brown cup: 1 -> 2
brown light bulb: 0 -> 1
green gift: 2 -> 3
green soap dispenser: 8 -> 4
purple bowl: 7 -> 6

* * *

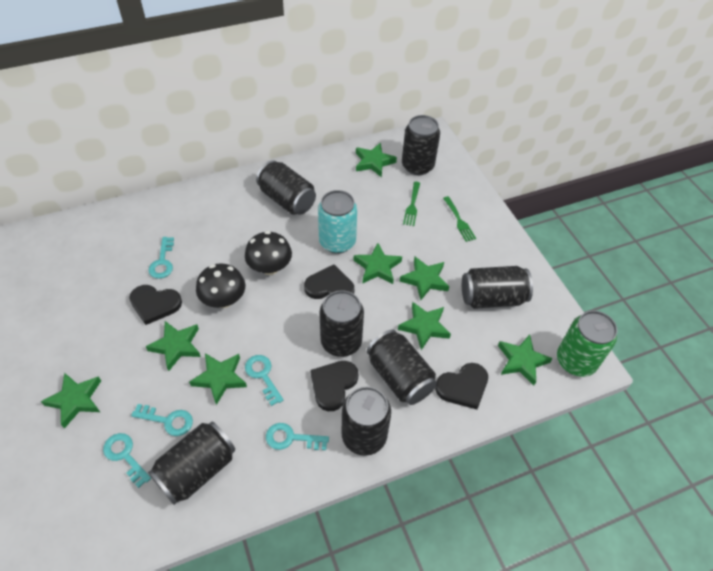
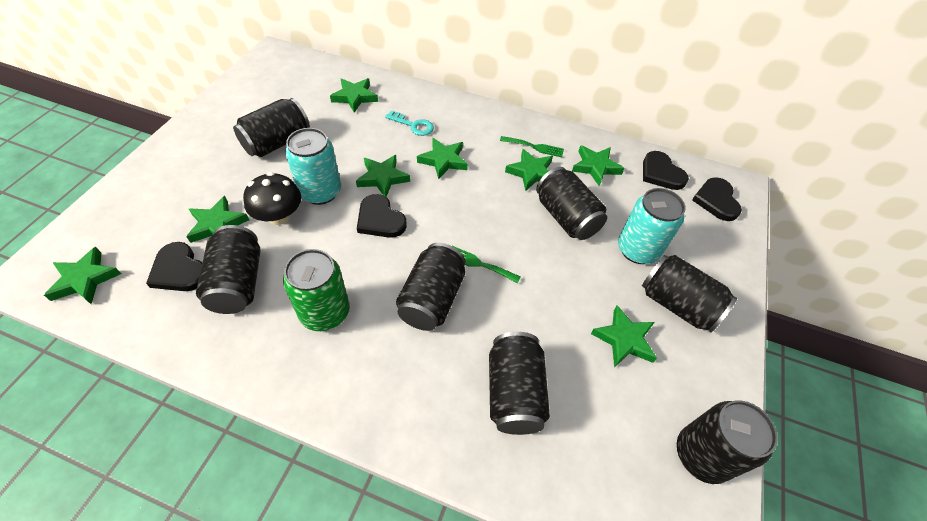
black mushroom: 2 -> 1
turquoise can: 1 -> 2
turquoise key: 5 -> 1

• Try it: Pull each line holding "green" out of the listing.

• Result below:
green gift: 2 -> 3
green soap dispenser: 8 -> 4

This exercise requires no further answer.